(Beginning of SUPPLIED RECORDS)

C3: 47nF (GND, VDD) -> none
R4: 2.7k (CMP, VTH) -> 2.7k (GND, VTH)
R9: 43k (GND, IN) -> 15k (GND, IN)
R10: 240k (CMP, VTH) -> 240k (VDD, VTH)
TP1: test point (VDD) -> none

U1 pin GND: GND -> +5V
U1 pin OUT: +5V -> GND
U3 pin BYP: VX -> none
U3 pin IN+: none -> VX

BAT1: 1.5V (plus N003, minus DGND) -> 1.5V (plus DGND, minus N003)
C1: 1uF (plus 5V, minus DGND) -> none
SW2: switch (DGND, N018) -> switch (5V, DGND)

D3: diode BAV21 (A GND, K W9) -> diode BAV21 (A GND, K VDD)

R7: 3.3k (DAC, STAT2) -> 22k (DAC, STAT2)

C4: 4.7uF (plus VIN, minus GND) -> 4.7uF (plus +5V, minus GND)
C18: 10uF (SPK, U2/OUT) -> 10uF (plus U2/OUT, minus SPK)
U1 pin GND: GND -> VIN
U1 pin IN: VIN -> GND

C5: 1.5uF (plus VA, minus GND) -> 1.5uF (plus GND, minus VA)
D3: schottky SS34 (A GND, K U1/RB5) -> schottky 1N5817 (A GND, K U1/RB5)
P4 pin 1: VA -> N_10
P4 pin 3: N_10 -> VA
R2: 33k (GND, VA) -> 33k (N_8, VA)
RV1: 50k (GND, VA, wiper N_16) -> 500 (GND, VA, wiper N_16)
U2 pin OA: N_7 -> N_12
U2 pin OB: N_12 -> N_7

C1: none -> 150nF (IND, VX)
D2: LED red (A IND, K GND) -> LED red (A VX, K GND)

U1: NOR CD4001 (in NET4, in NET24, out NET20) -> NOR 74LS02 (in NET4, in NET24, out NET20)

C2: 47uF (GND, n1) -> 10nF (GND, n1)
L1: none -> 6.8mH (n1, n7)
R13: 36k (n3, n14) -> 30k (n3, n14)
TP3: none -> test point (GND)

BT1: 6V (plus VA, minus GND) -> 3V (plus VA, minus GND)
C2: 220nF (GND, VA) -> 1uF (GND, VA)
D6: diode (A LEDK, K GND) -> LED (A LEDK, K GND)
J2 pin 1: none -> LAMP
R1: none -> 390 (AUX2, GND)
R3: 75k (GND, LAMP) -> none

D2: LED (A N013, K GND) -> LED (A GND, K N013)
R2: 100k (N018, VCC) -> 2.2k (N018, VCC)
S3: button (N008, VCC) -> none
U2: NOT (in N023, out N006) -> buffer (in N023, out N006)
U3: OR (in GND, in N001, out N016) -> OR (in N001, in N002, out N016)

(End of SUPPLIED RECORDS)

WHAT YOU NEED TO DO - All of the data above is to be given again, word for word.

TASK SOLUTION -
C3: 47nF (GND, VDD) -> none
R4: 2.7k (CMP, VTH) -> 2.7k (GND, VTH)
R9: 43k (GND, IN) -> 15k (GND, IN)
R10: 240k (CMP, VTH) -> 240k (VDD, VTH)
TP1: test point (VDD) -> none

U1 pin GND: GND -> +5V
U1 pin OUT: +5V -> GND
U3 pin BYP: VX -> none
U3 pin IN+: none -> VX

BAT1: 1.5V (plus N003, minus DGND) -> 1.5V (plus DGND, minus N003)
C1: 1uF (plus 5V, minus DGND) -> none
SW2: switch (DGND, N018) -> switch (5V, DGND)

D3: diode BAV21 (A GND, K W9) -> diode BAV21 (A GND, K VDD)

R7: 3.3k (DAC, STAT2) -> 22k (DAC, STAT2)

C4: 4.7uF (plus VIN, minus GND) -> 4.7uF (plus +5V, minus GND)
C18: 10uF (SPK, U2/OUT) -> 10uF (plus U2/OUT, minus SPK)
U1 pin GND: GND -> VIN
U1 pin IN: VIN -> GND

C5: 1.5uF (plus VA, minus GND) -> 1.5uF (plus GND, minus VA)
D3: schottky SS34 (A GND, K U1/RB5) -> schottky 1N5817 (A GND, K U1/RB5)
P4 pin 1: VA -> N_10
P4 pin 3: N_10 -> VA
R2: 33k (GND, VA) -> 33k (N_8, VA)
RV1: 50k (GND, VA, wiper N_16) -> 500 (GND, VA, wiper N_16)
U2 pin OA: N_7 -> N_12
U2 pin OB: N_12 -> N_7

C1: none -> 150nF (IND, VX)
D2: LED red (A IND, K GND) -> LED red (A VX, K GND)

U1: NOR CD4001 (in NET4, in NET24, out NET20) -> NOR 74LS02 (in NET4, in NET24, out NET20)

C2: 47uF (GND, n1) -> 10nF (GND, n1)
L1: none -> 6.8mH (n1, n7)
R13: 36k (n3, n14) -> 30k (n3, n14)
TP3: none -> test point (GND)

BT1: 6V (plus VA, minus GND) -> 3V (plus VA, minus GND)
C2: 220nF (GND, VA) -> 1uF (GND, VA)
D6: diode (A LEDK, K GND) -> LED (A LEDK, K GND)
J2 pin 1: none -> LAMP
R1: none -> 390 (AUX2, GND)
R3: 75k (GND, LAMP) -> none

D2: LED (A N013, K GND) -> LED (A GND, K N013)
R2: 100k (N018, VCC) -> 2.2k (N018, VCC)
S3: button (N008, VCC) -> none
U2: NOT (in N023, out N006) -> buffer (in N023, out N006)
U3: OR (in GND, in N001, out N016) -> OR (in N001, in N002, out N016)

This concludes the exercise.